(PROVIDED RECORDS Opens)

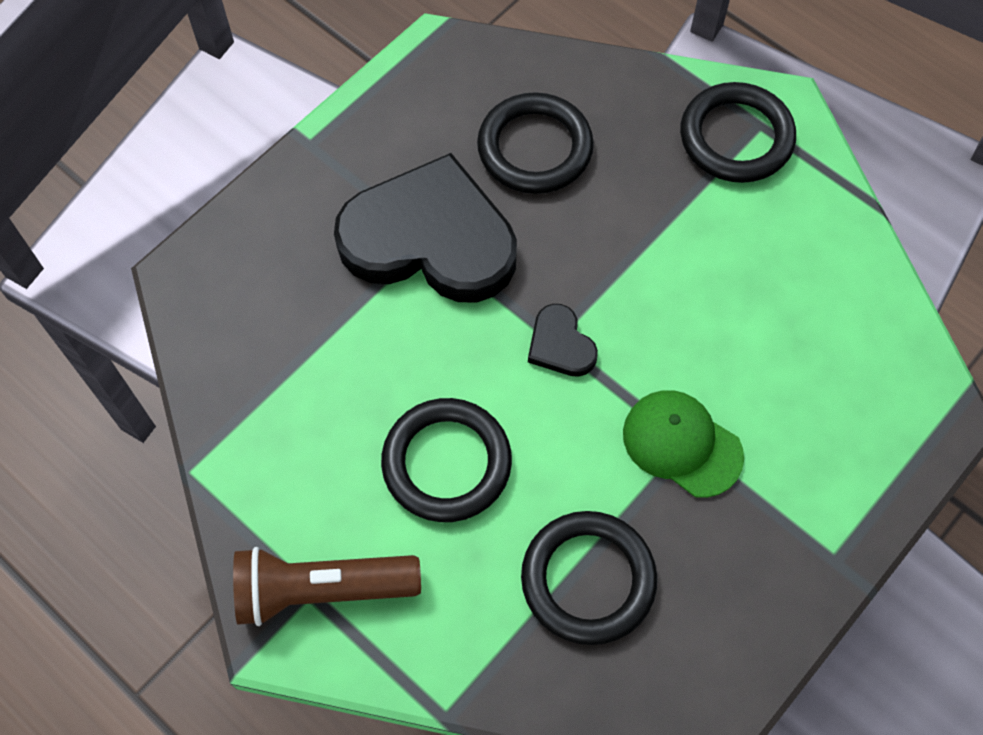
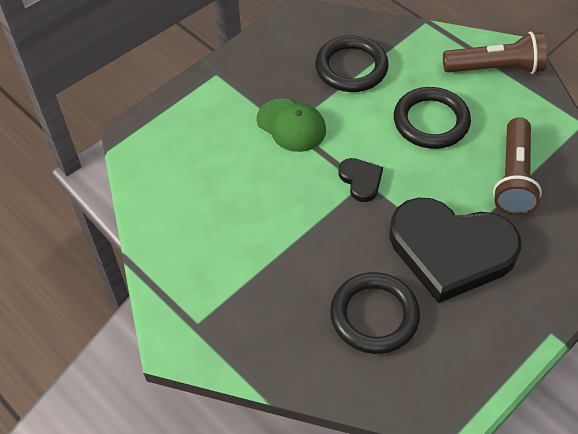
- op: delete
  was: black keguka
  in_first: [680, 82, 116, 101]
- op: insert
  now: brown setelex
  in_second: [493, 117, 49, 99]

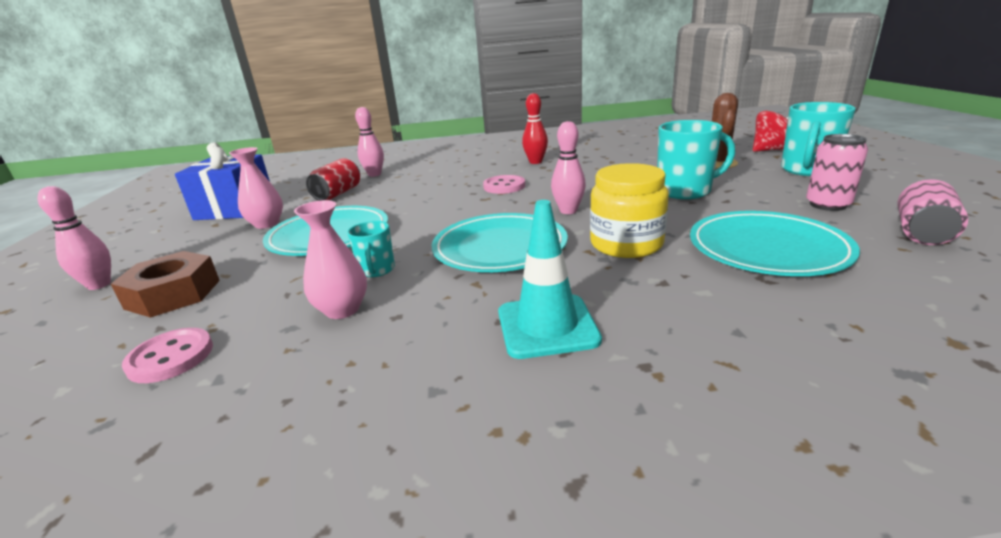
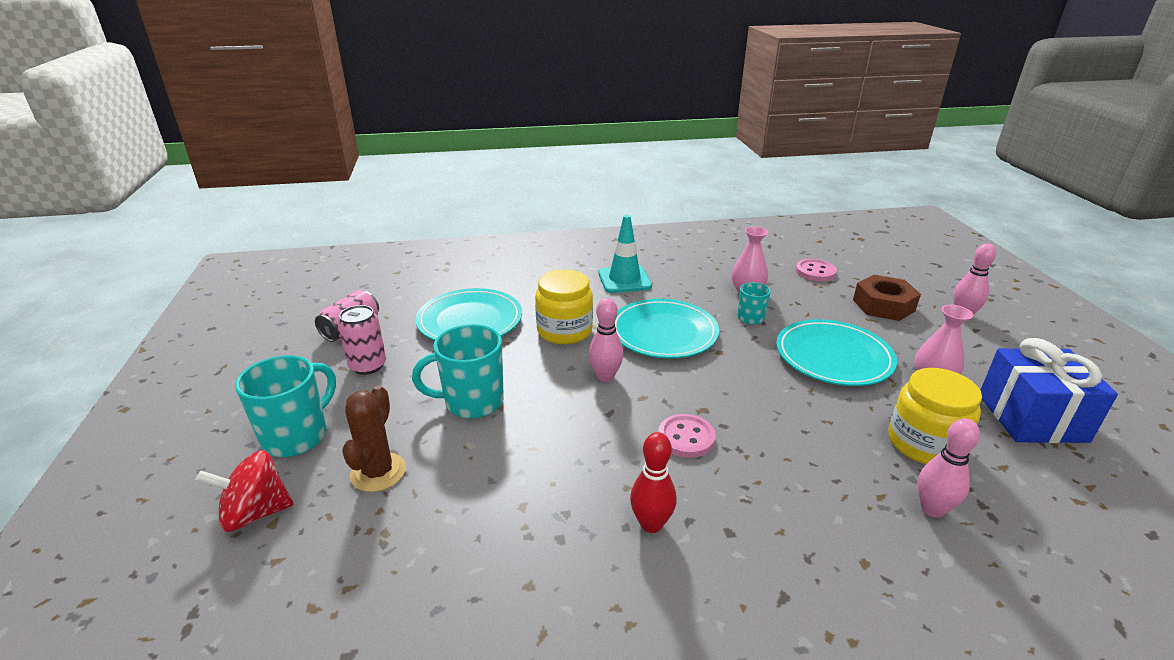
- op: replace
  was: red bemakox
  now: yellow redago
  in_first: [306, 158, 54, 42]
  in_second: [888, 368, 94, 96]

(PROVIDED RECORDS Closes)

#### [WORK INSTRUCTIONS]
The answer must be an exact copy of the lines from the one with "was: black keguka" through the final line above, both ends included, and nothing else; pictures stay out.

#### [RESPONSE TO THIS EXERCISE]
  was: black keguka
  in_first: [680, 82, 116, 101]
- op: insert
  now: brown setelex
  in_second: [493, 117, 49, 99]

- op: replace
  was: red bemakox
  now: yellow redago
  in_first: [306, 158, 54, 42]
  in_second: [888, 368, 94, 96]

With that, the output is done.